### EXERCISE AIM
All lines ahead of the one containing "turquoise hat [101,209,175,283]" are to be left out; that line and each one after it, through the end of the records below, are to be duplicated exactly.
━━ DATA LISTING
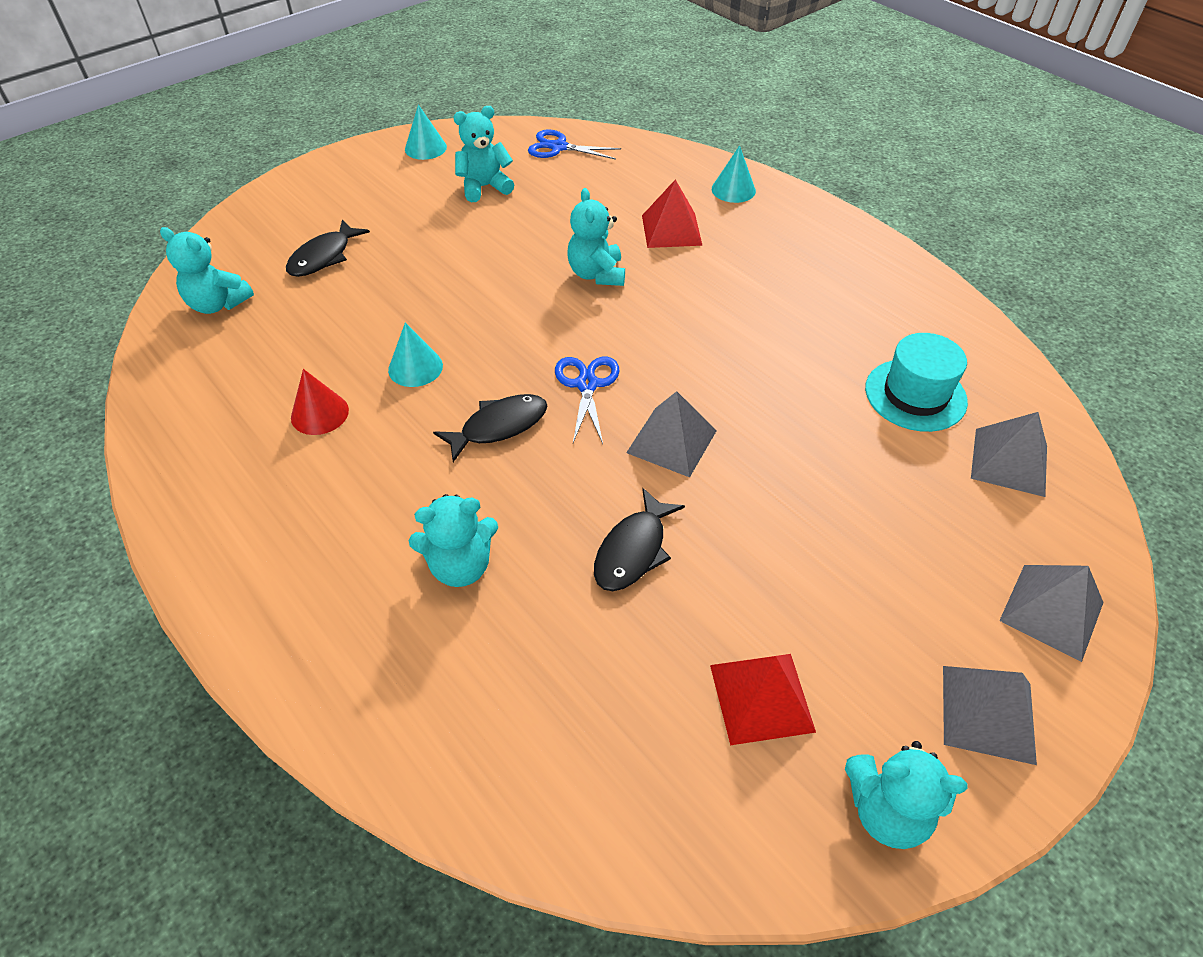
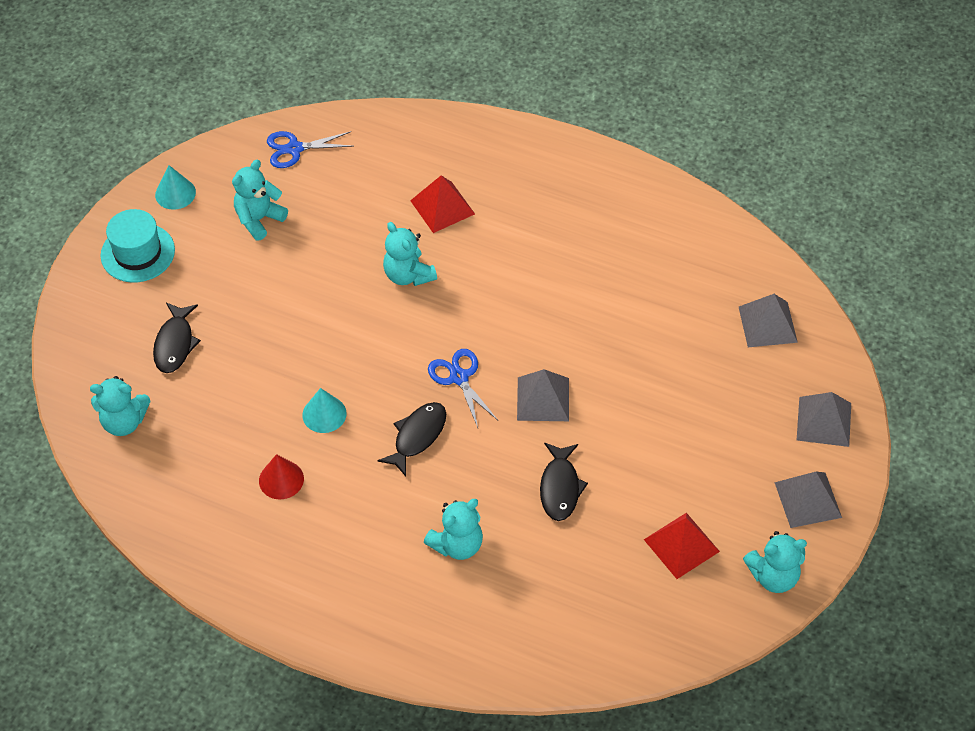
camera: 25 degrees left, 5 degrees up
turquoise cone [712,145,756,203] -> none
turquoise hat [865,333,968,432] -> turquoise hat moved to [101,209,175,283]

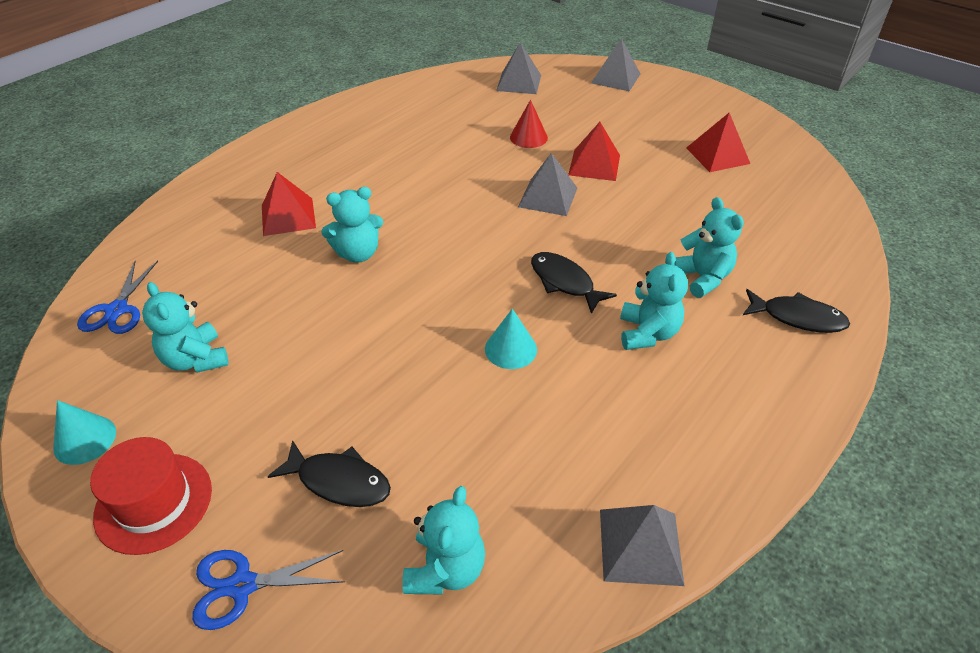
camera: 75 degrees left, 10 degrees down
turquoise hat [101,209,175,283] -> red hat [90,437,212,555]
red cone [259,454,304,500] -> red cone moved to [510,100,548,148]
blue scissors [428,349,499,428] -> blue scissors moved to [192,550,345,630]
black fish [540,443,588,521] -> black fish moved to [743,289,850,333]
turquoise teddy bear [743,531,807,593] -> turquoise teddy bear moved to [620,252,688,350]
grey pyramid [774,472,842,528] -> grey pyramid moved to [600,505,685,586]
none -> red pyramid [568,122,620,181]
━━━━
### ANSWER TO THIS PROBLEM
turquoise hat [101,209,175,283] -> red hat [90,437,212,555]
red cone [259,454,304,500] -> red cone moved to [510,100,548,148]
blue scissors [428,349,499,428] -> blue scissors moved to [192,550,345,630]
black fish [540,443,588,521] -> black fish moved to [743,289,850,333]
turquoise teddy bear [743,531,807,593] -> turquoise teddy bear moved to [620,252,688,350]
grey pyramid [774,472,842,528] -> grey pyramid moved to [600,505,685,586]
none -> red pyramid [568,122,620,181]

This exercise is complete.